What needs to be done: Make a tally of the lines in the records that include the string "cupcake", and give only that number.

☆ ☆ ☆

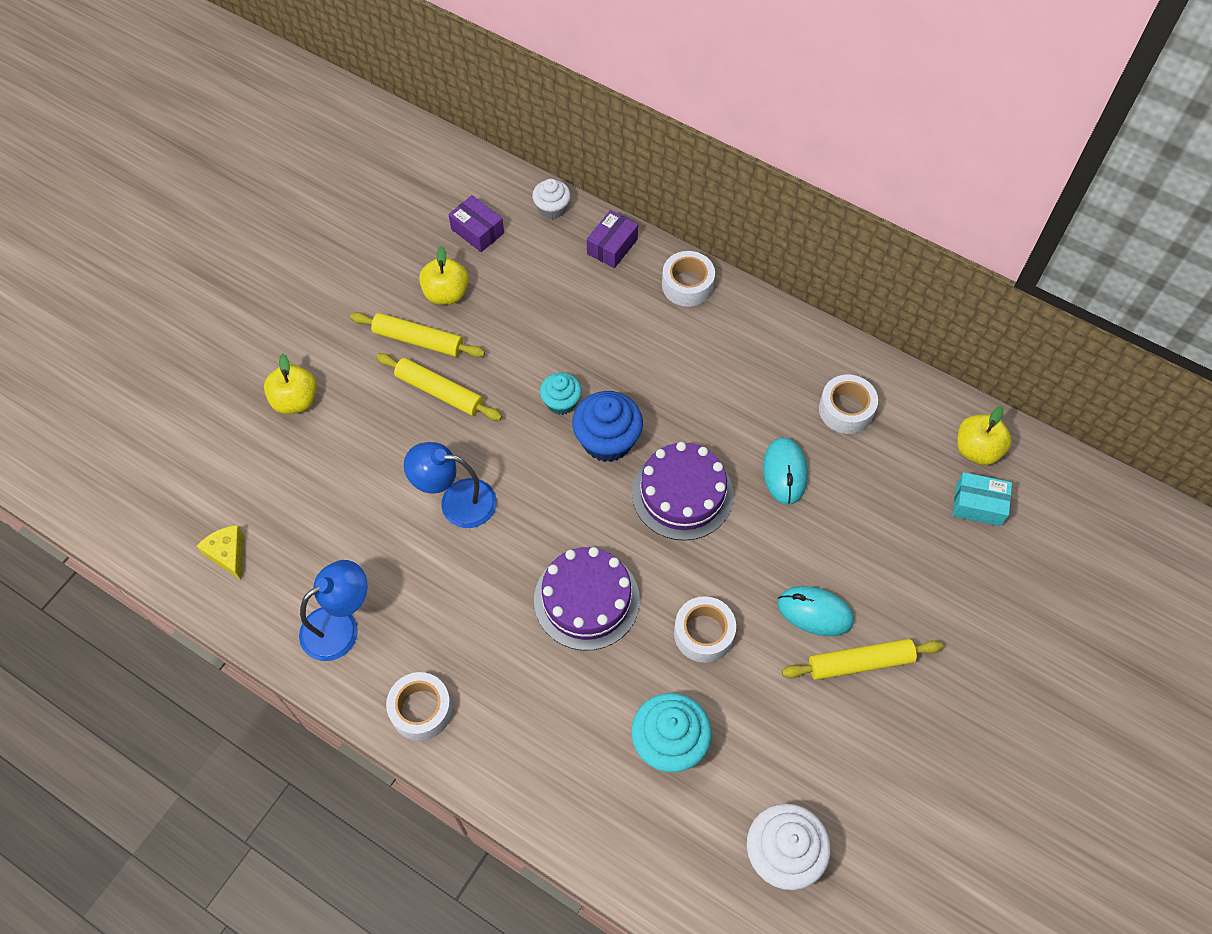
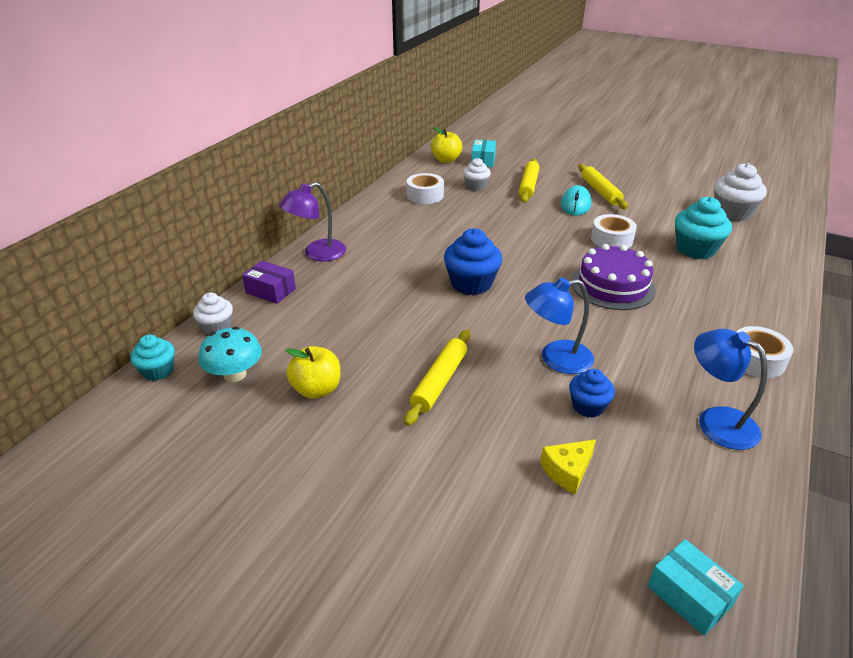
camera: 95 degrees left, 25 degrees down
(178, 531) = (689, 596): none -> turquoise box
(228, 554) = (692, 532): yellow cheese -> yellow cheese (567, 471)
(295, 400) = (470, 500): yellow apple -> none
(382, 514) = (588, 406): none -> blue cupcake
(418, 340) = (377, 403): yellow rolling pin -> yellow rolling pin (528, 186)
(456, 501) = (556, 359): blue lamp -> blue lamp turned 75 degrees clockwise
(477, 231) = (235, 374): purple box -> turquoise mushroom
(561, 402) = (439, 308): turquoise cupcake -> turquoise cupcake (158, 371)
(682, 494) = (508, 250): purple cake -> none
(687, 285) = (317, 254): white tape -> purple lamp
(784, 472) = (478, 214): turquoise mouse -> none
(878, 481) = (476, 186): none -> white cupcake

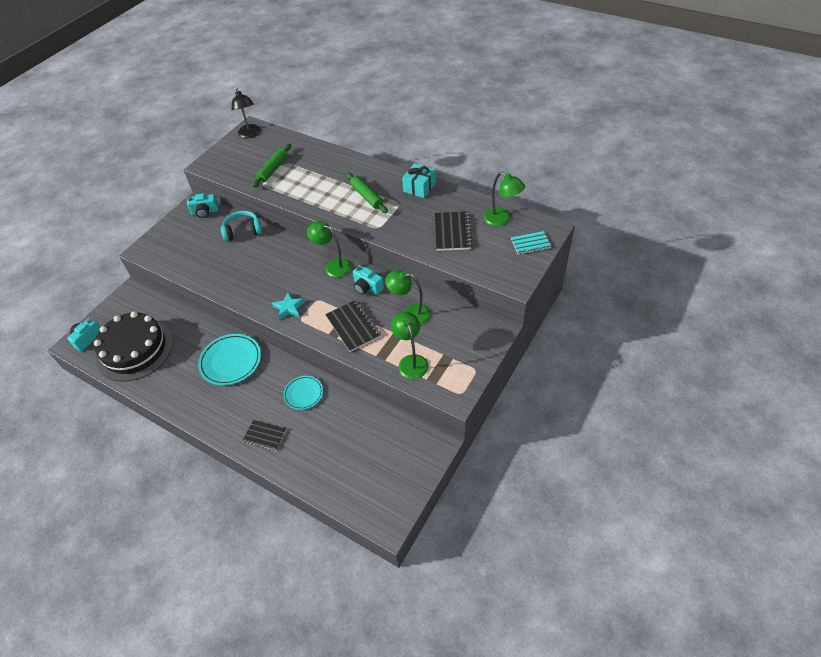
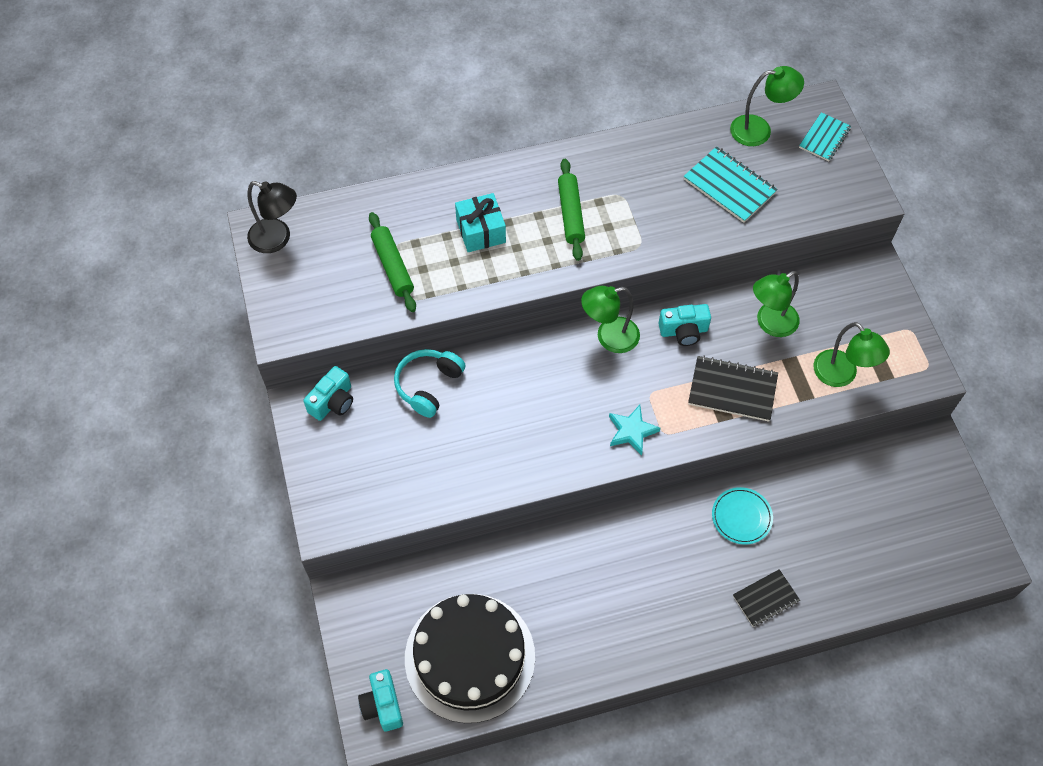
camera: 50 degrees left, 10 degrees up
(230, 361) = (609, 559): turquoise plate -> none
(367, 196) = (571, 214): green rolling pin -> green rolling pin turned 75 degrees clockwise
(411, 361) = (841, 375): green lamp -> green lamp turned 150 degrees counterclockwise
(419, 187) = (615, 155): turquoise gift -> turquoise gift (481, 231)
(452, 232) = (729, 186): black notebook -> turquoise notebook

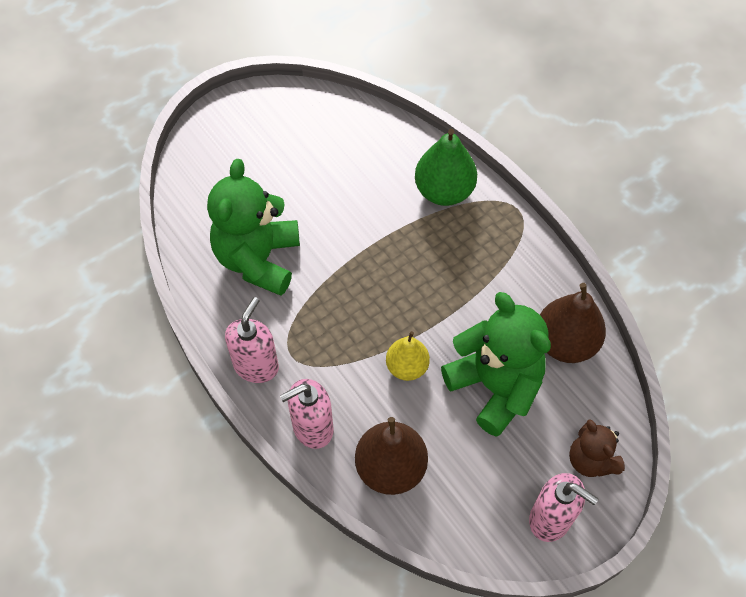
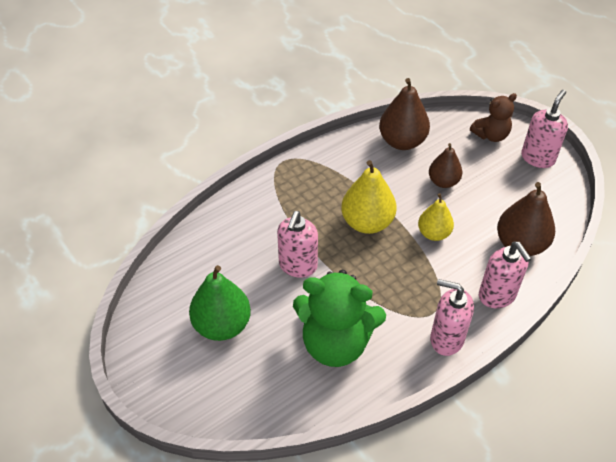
camera: 90 degrees left, 10 degrees down
(358, 225) = (298, 266): none -> pink soap dispenser
(422, 295) = (367, 222): none -> yellow pear
(444, 191) = (263, 206): green pear -> green pear (222, 325)
(494, 386) = (443, 182): green teddy bear -> brown pear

☆ ☆ ☆

Reply: 3